* _DATA FOR THIS TASK_:
Start of Block

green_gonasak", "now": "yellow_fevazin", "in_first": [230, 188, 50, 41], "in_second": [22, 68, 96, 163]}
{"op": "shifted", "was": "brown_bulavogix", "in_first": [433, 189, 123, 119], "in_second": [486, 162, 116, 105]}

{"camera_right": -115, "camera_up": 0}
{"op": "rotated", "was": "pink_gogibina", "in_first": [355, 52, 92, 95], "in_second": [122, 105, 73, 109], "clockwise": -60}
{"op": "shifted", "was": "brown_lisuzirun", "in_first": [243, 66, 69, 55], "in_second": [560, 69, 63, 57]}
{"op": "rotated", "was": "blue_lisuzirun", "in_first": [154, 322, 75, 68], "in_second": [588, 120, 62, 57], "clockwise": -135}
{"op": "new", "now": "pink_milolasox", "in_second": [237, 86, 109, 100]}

End of Block

* _EXERCISE PROMPT_: Each record above needs to be written out exactly, with nothing left out.

* _SOLVED PROBLEM_:
green_gonasak", "now": "yellow_fevazin", "in_first": [230, 188, 50, 41], "in_second": [22, 68, 96, 163]}
{"op": "shifted", "was": "brown_bulavogix", "in_first": [433, 189, 123, 119], "in_second": [486, 162, 116, 105]}

{"camera_right": -115, "camera_up": 0}
{"op": "rotated", "was": "pink_gogibina", "in_first": [355, 52, 92, 95], "in_second": [122, 105, 73, 109], "clockwise": -60}
{"op": "shifted", "was": "brown_lisuzirun", "in_first": [243, 66, 69, 55], "in_second": [560, 69, 63, 57]}
{"op": "rotated", "was": "blue_lisuzirun", "in_first": [154, 322, 75, 68], "in_second": [588, 120, 62, 57], "clockwise": -135}
{"op": "new", "now": "pink_milolasox", "in_second": [237, 86, 109, 100]}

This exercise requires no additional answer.